THE PROBLEM:
Please give back word for word the lines of the material below between the line containing "tan plate N14:O14" and the line containing "blue brick B2:B3", inclusive.

DATA PROVIDED:
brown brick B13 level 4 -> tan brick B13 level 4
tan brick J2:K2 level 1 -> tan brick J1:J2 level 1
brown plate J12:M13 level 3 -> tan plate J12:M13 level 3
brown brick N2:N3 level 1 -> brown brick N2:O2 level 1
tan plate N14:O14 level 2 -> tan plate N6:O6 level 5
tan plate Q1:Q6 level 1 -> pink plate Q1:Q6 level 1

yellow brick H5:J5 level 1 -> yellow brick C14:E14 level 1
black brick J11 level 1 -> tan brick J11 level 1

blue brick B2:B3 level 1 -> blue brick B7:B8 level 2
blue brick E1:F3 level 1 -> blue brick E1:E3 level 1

* * *

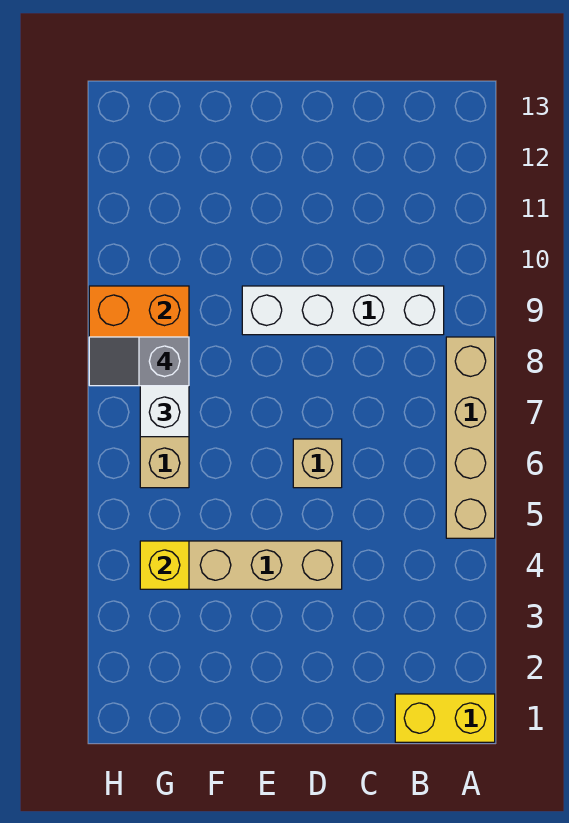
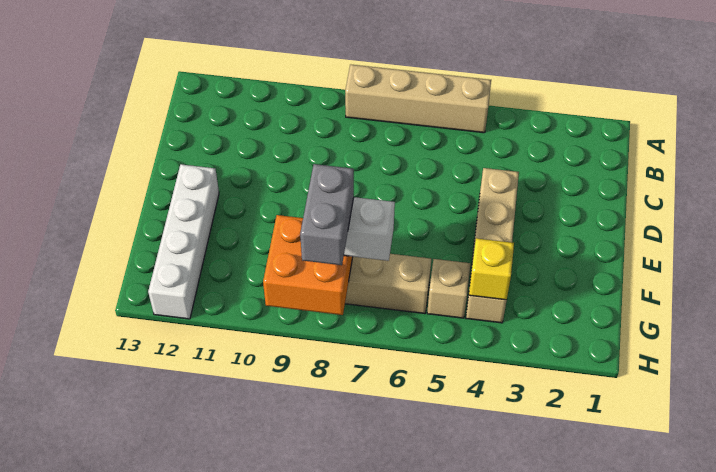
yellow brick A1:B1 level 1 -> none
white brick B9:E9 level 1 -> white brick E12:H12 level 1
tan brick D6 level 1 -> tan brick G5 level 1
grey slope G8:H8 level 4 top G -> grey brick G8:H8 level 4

...

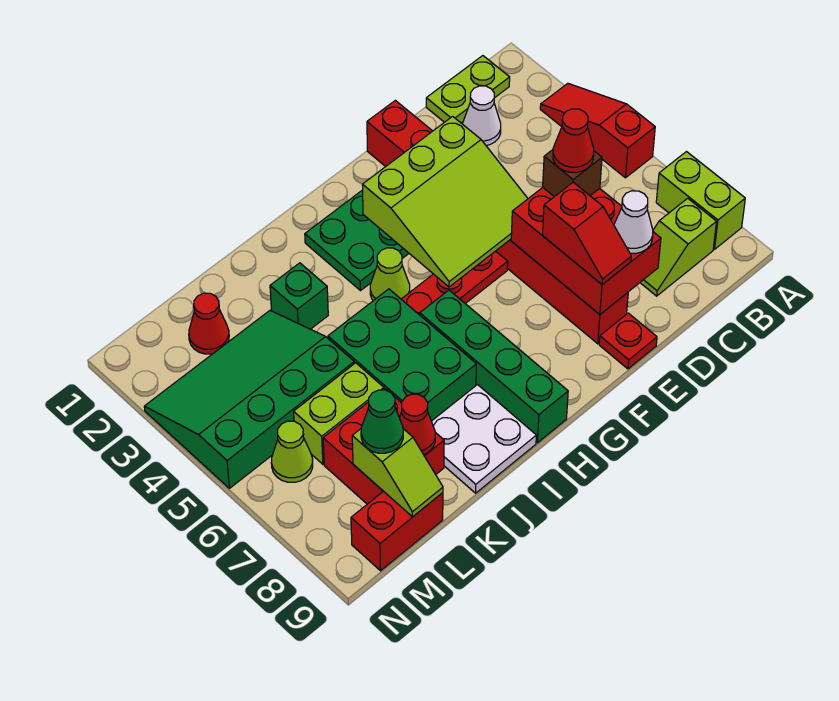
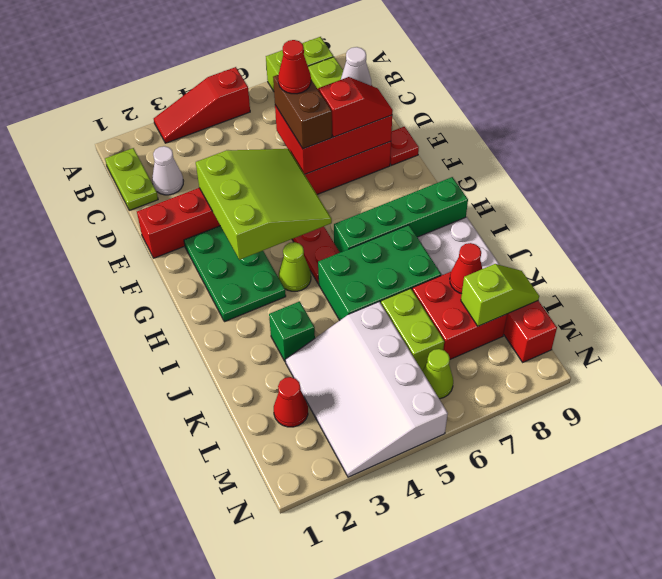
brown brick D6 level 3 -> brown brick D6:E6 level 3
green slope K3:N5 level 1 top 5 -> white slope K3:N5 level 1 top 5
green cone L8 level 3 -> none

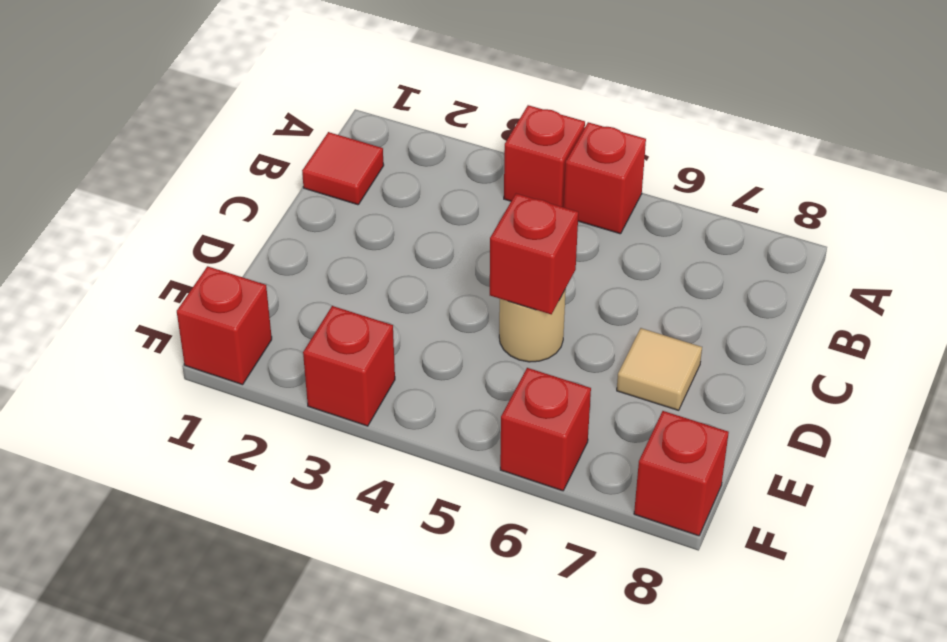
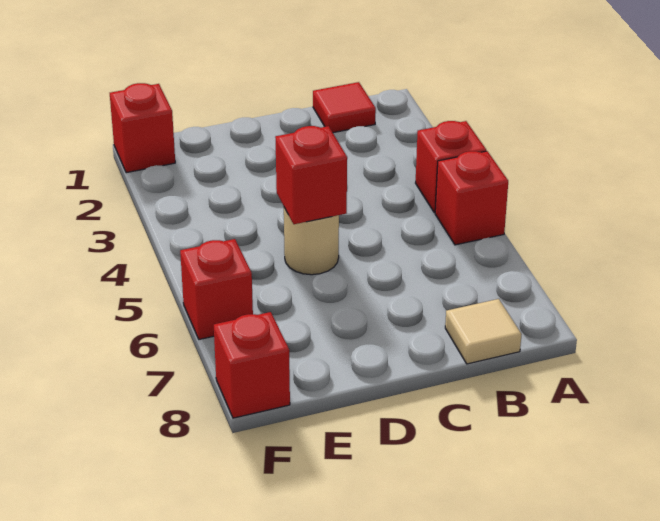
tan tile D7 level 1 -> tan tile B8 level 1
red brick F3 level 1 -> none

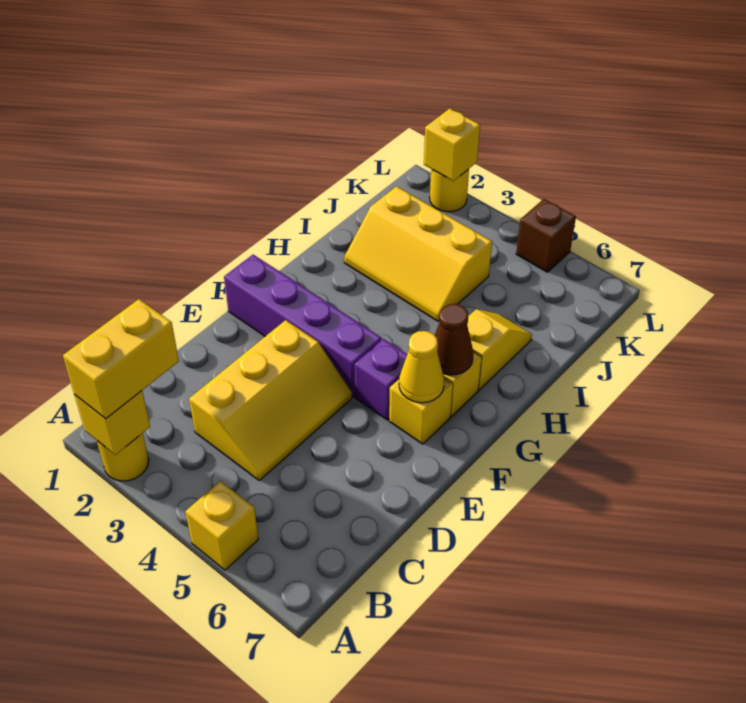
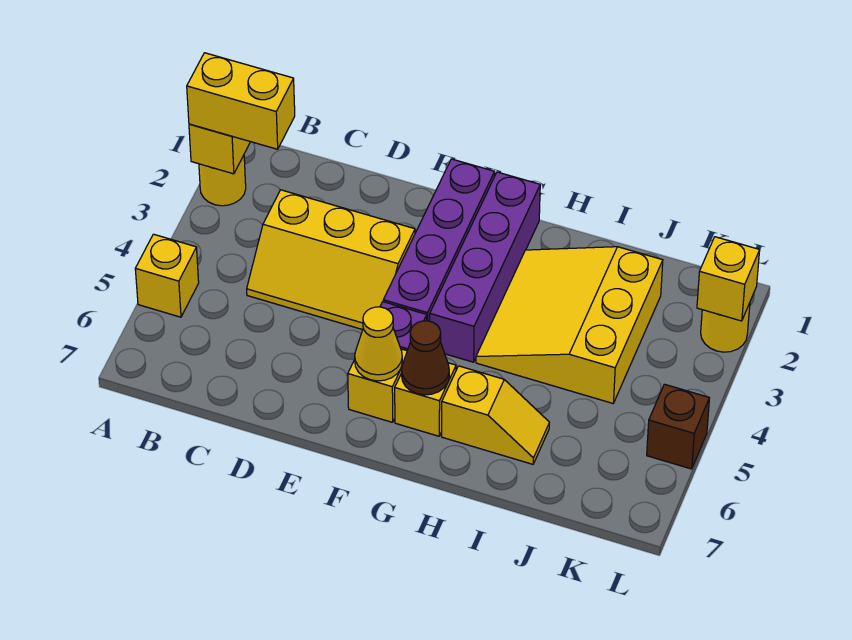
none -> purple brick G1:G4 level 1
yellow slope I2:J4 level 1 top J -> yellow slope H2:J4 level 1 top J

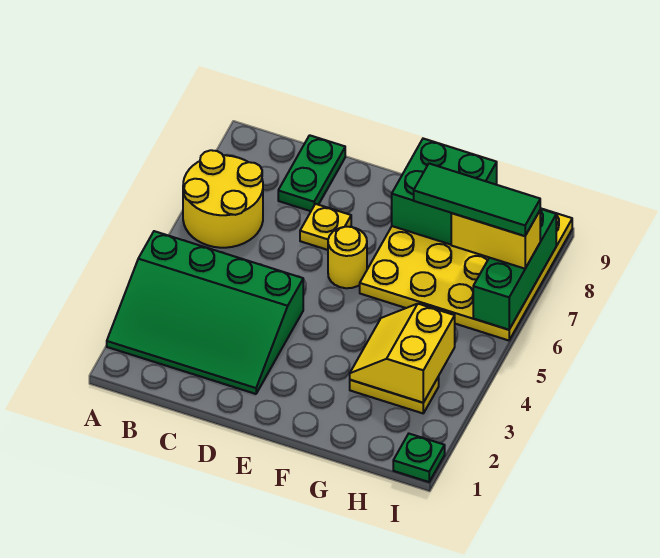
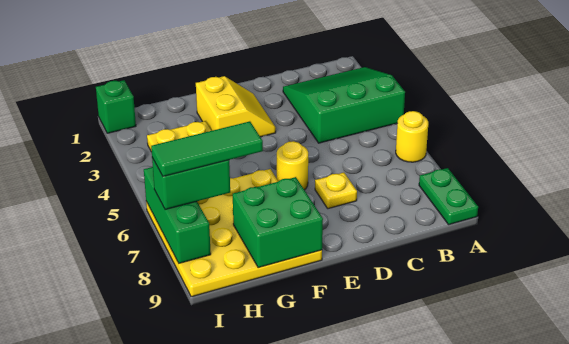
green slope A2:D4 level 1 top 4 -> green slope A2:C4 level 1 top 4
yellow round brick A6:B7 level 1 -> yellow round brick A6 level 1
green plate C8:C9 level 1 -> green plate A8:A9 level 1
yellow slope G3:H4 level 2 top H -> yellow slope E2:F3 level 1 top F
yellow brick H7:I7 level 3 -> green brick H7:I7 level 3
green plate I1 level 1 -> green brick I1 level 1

WRITTEN SOLUTION:
tan plate N14:O14 level 2 -> tan plate N6:O6 level 5
tan plate Q1:Q6 level 1 -> pink plate Q1:Q6 level 1

yellow brick H5:J5 level 1 -> yellow brick C14:E14 level 1
black brick J11 level 1 -> tan brick J11 level 1

blue brick B2:B3 level 1 -> blue brick B7:B8 level 2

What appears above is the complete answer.